* Try it *
Go through the data below line by line and report how many lines contain "pink", giving only that figure.

======== Given data ========

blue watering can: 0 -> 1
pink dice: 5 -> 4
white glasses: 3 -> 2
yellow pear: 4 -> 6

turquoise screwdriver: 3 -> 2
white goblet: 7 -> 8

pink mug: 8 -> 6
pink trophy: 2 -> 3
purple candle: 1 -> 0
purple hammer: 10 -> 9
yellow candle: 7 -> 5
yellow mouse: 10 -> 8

========

* Exercise output *
3